[Extracted records Boundary: Start]

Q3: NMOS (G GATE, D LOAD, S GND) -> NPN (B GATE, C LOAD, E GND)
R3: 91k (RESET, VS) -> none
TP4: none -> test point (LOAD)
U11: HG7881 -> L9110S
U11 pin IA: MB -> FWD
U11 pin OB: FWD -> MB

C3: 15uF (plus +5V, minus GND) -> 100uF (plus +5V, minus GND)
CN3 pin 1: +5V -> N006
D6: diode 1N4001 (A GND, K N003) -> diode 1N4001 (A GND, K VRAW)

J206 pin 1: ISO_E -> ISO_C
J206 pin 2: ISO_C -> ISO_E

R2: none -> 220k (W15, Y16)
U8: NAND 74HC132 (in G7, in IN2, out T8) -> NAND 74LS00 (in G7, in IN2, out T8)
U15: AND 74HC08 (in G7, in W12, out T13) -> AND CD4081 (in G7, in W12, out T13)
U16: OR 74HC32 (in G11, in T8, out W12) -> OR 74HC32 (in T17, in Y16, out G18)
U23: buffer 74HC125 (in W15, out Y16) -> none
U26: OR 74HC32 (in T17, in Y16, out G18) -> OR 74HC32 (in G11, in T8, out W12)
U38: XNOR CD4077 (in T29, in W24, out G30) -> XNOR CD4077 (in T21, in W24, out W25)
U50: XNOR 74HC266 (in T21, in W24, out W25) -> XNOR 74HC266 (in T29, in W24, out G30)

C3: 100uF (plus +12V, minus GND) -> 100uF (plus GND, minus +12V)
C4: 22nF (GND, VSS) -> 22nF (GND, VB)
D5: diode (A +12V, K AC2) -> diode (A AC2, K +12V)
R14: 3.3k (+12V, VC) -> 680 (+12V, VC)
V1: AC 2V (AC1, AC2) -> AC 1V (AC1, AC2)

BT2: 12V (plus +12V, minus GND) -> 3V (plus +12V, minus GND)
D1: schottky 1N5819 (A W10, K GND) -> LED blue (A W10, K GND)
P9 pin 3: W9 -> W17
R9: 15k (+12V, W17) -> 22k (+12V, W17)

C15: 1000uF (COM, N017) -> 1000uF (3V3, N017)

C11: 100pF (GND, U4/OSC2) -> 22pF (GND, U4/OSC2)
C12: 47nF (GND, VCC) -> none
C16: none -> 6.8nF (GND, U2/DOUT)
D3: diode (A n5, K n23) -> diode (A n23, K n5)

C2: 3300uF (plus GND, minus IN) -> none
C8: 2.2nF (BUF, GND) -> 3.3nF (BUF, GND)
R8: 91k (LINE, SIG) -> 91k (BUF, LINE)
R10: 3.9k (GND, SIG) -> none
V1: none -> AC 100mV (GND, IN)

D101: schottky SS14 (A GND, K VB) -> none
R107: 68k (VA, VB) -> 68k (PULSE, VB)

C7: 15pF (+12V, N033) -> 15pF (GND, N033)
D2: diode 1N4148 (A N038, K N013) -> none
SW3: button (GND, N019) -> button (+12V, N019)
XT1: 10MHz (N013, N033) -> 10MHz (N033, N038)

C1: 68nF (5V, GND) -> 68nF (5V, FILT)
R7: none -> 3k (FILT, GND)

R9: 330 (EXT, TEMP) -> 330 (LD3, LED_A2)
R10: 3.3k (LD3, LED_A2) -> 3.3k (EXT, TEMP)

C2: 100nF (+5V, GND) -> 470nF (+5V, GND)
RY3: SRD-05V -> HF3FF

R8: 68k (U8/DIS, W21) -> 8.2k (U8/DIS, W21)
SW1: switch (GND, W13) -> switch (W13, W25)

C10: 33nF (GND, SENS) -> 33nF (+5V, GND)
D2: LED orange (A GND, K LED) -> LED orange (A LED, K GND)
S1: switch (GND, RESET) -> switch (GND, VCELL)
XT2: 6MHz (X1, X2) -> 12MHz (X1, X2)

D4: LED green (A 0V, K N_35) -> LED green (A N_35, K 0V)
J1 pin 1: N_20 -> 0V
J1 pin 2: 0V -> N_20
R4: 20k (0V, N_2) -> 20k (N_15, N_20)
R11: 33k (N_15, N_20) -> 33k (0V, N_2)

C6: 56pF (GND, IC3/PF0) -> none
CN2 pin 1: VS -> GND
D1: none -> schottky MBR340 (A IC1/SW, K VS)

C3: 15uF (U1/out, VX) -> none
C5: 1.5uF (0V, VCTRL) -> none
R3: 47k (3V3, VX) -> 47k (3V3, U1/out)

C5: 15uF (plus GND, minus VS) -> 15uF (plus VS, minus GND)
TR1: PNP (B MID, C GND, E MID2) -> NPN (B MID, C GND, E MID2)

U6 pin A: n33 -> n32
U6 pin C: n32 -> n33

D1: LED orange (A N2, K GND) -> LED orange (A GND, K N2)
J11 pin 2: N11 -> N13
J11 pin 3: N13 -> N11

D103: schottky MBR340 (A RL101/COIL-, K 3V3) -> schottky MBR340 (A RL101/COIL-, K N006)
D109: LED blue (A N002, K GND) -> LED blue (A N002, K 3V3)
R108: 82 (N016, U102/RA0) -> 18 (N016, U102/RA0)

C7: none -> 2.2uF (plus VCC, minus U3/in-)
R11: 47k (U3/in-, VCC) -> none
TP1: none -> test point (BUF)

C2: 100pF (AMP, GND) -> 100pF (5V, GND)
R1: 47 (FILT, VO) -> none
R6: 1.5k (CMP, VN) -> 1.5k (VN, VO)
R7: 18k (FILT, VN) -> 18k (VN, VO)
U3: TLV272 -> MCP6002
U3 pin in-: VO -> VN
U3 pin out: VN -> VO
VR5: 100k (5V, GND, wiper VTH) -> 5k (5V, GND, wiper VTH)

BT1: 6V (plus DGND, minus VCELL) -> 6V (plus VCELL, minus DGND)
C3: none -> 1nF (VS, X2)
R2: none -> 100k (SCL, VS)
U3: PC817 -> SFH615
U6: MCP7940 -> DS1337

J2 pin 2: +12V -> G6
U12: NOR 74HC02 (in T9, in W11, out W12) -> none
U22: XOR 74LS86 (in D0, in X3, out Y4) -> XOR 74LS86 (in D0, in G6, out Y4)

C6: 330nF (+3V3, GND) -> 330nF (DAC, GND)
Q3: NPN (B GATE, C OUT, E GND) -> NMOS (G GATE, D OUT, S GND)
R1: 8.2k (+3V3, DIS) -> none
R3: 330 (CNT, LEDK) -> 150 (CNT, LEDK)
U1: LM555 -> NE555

[Extracted records Boundary: End]

_Your instructions_
Beginning at the line with "D4: LED green" and stopping after the line with "R6: 1.5k (CMP, VN) -> 1.5k (VN, VO)", please write out every line of the data above exactly and nothing else.

_Reply to the exercise_
D4: LED green (A 0V, K N_35) -> LED green (A N_35, K 0V)
J1 pin 1: N_20 -> 0V
J1 pin 2: 0V -> N_20
R4: 20k (0V, N_2) -> 20k (N_15, N_20)
R11: 33k (N_15, N_20) -> 33k (0V, N_2)

C6: 56pF (GND, IC3/PF0) -> none
CN2 pin 1: VS -> GND
D1: none -> schottky MBR340 (A IC1/SW, K VS)

C3: 15uF (U1/out, VX) -> none
C5: 1.5uF (0V, VCTRL) -> none
R3: 47k (3V3, VX) -> 47k (3V3, U1/out)

C5: 15uF (plus GND, minus VS) -> 15uF (plus VS, minus GND)
TR1: PNP (B MID, C GND, E MID2) -> NPN (B MID, C GND, E MID2)

U6 pin A: n33 -> n32
U6 pin C: n32 -> n33

D1: LED orange (A N2, K GND) -> LED orange (A GND, K N2)
J11 pin 2: N11 -> N13
J11 pin 3: N13 -> N11

D103: schottky MBR340 (A RL101/COIL-, K 3V3) -> schottky MBR340 (A RL101/COIL-, K N006)
D109: LED blue (A N002, K GND) -> LED blue (A N002, K 3V3)
R108: 82 (N016, U102/RA0) -> 18 (N016, U102/RA0)

C7: none -> 2.2uF (plus VCC, minus U3/in-)
R11: 47k (U3/in-, VCC) -> none
TP1: none -> test point (BUF)

C2: 100pF (AMP, GND) -> 100pF (5V, GND)
R1: 47 (FILT, VO) -> none
R6: 1.5k (CMP, VN) -> 1.5k (VN, VO)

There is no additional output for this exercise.